[Stored records]
★ ★ ★

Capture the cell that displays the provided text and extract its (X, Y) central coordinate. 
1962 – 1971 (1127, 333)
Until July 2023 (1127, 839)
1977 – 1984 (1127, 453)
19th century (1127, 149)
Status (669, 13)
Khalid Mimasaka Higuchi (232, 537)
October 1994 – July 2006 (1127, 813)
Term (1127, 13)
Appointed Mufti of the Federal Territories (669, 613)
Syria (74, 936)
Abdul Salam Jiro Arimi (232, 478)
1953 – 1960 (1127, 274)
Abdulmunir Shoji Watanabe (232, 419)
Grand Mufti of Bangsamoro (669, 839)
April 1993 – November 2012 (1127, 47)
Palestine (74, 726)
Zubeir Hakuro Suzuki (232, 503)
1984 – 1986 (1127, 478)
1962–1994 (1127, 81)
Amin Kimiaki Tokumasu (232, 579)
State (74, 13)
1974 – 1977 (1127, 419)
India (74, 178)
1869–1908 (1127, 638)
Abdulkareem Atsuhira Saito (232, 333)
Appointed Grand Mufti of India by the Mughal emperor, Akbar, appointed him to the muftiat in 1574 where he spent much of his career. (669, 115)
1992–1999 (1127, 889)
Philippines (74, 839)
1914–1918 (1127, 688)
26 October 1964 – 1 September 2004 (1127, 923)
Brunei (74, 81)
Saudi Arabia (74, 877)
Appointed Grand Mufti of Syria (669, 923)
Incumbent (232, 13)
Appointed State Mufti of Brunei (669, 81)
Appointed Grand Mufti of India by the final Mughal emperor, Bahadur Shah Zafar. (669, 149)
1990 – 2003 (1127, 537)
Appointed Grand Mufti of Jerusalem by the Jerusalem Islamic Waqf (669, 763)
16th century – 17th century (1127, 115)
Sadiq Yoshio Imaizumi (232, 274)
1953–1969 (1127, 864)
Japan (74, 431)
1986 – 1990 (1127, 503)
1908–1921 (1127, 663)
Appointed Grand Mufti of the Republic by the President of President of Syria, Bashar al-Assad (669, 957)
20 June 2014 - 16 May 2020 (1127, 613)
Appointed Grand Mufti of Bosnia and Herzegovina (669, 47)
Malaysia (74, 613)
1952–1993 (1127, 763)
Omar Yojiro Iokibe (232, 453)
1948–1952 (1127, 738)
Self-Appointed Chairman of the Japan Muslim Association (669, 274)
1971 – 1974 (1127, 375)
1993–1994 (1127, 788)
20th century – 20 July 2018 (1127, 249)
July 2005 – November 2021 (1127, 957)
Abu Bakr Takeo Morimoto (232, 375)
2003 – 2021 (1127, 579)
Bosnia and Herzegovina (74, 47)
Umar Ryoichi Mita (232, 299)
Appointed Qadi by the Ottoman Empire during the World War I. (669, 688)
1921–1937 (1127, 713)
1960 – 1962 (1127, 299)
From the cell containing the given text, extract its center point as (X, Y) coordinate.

★ ★ ★

- WORK TO BE COMPLETED
Rewrite the stretch of material from its first line through the line containing "Appointed Mufti of" as a numbered list, leaving out any blank lines.

- SOLUTION FOR THIS EXERCISE
1. Capture the cell that displays the provided text and extract its (X, Y) central coordinate. 
2. 1962 – 1971 (1127, 333)
3. Until July 2023 (1127, 839)
4. 1977 – 1984 (1127, 453)
5. 19th century (1127, 149)
6. Status (669, 13)
7. Khalid Mimasaka Higuchi (232, 537)
8. October 1994 – July 2006 (1127, 813)
9. Term (1127, 13)
10. Appointed Mufti of the Federal Territories (669, 613)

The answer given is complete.